Data extracted from a collection

--*--

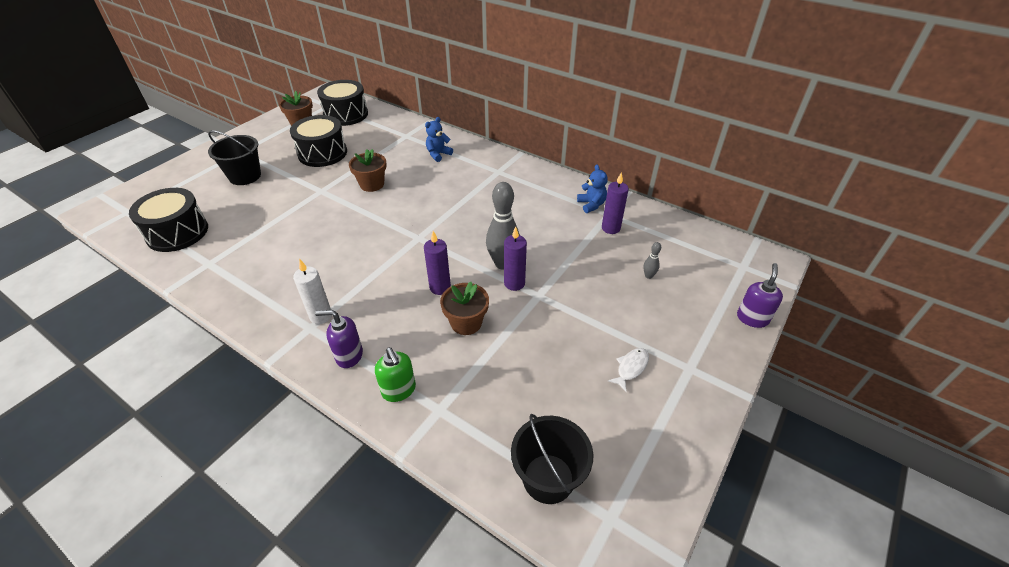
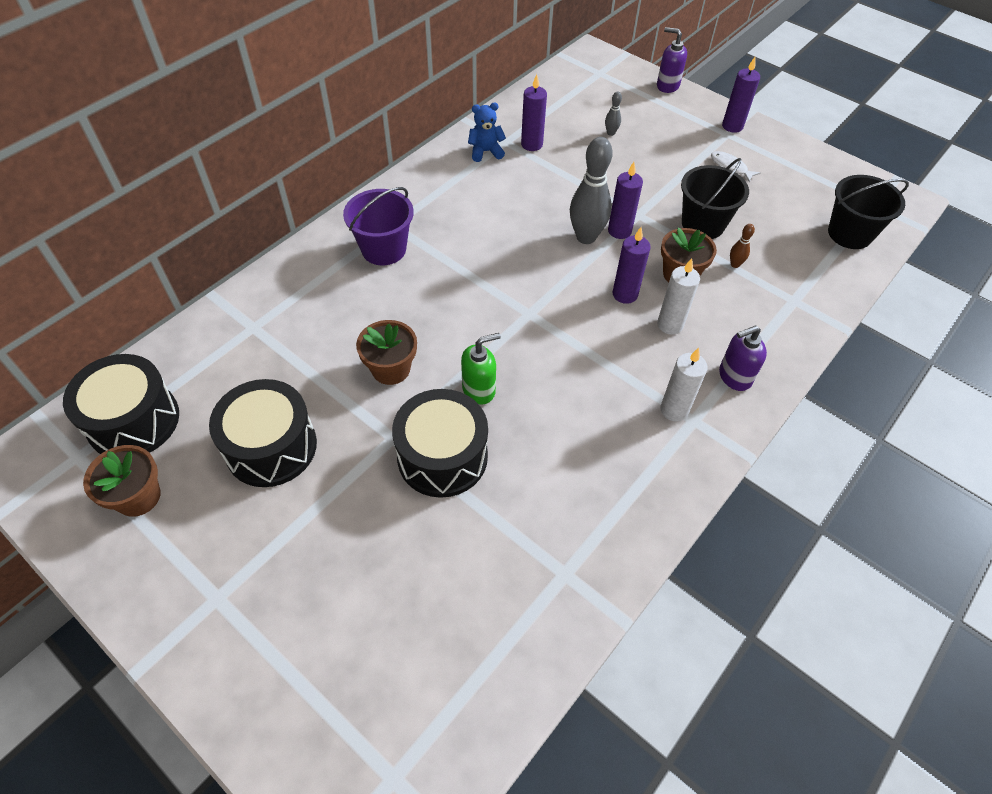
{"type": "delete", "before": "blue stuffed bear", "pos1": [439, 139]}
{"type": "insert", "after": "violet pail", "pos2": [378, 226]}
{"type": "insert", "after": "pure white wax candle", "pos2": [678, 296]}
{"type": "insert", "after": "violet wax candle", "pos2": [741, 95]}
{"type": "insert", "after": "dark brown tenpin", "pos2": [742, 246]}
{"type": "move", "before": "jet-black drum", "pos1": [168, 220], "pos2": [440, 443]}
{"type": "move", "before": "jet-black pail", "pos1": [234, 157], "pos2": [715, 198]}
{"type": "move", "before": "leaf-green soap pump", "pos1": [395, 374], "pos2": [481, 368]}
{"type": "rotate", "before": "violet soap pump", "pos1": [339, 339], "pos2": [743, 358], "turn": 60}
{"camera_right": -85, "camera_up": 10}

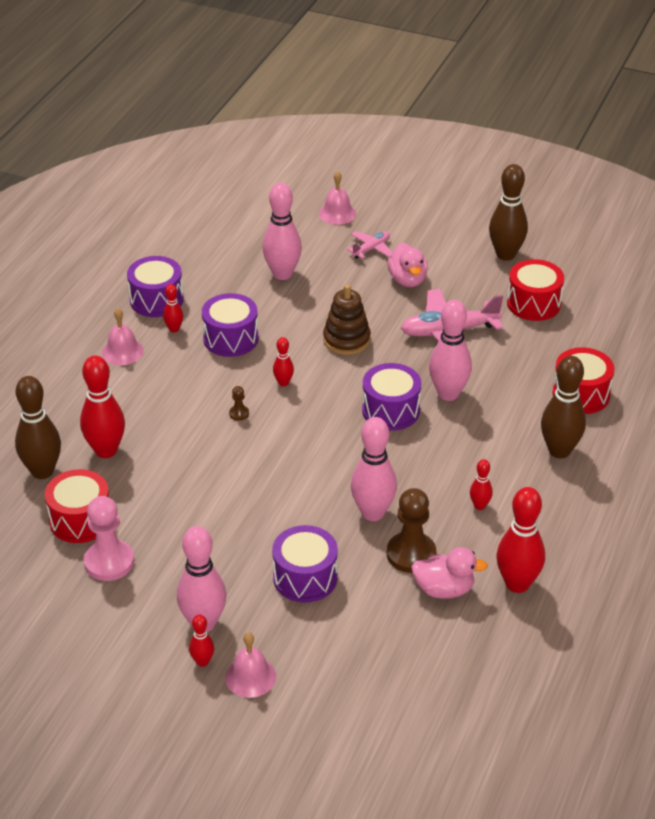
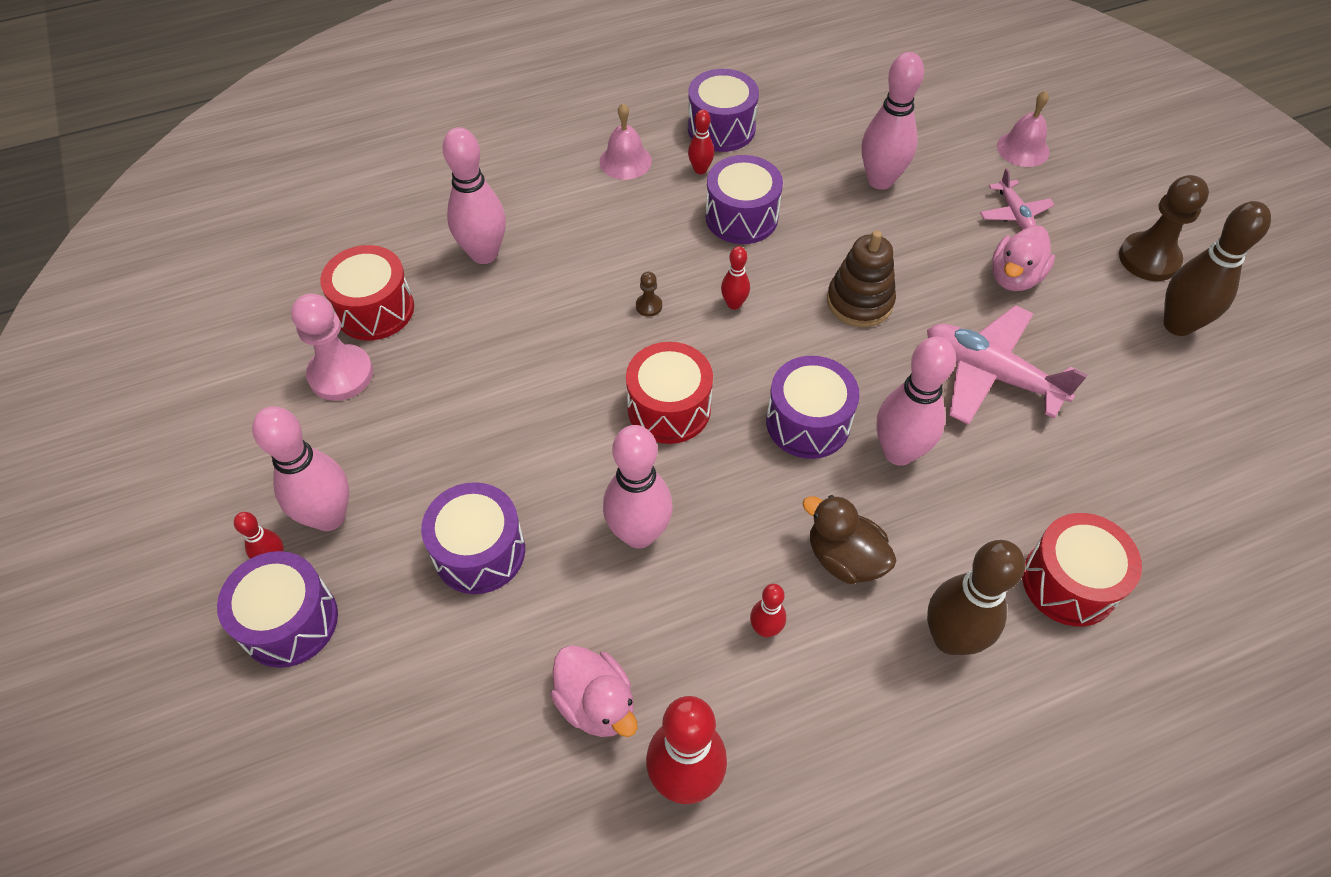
{"type": "delete", "before": "dark brown tenpin", "pos1": [38, 427]}
{"type": "insert", "after": "dark brown duck", "pos2": [849, 539]}
{"type": "move", "before": "dark brown pawn", "pos1": [411, 530], "pos2": [1164, 228]}
{"type": "move", "before": "scarlet drum", "pos1": [535, 290], "pos2": [669, 393]}
{"type": "replace", "before": "pink school bell", "after": "violet drum", "pos1": [250, 665], "pos2": [277, 609]}
{"type": "recolor", "before": "scarlet tenpin", "after": "pink tenpin", "pos1": [102, 407], "pos2": [474, 195]}
{"type": "rotate", "before": "pink aeroplane", "pos1": [370, 245], "pos2": [1017, 199], "turn": 75}
{"camera_right": 45, "camera_up": 15}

--*--

- [Prompt]:
Within the entries above, work out how many lines contain the word "soap". The number alone is the answer.

- [Solution below]:
2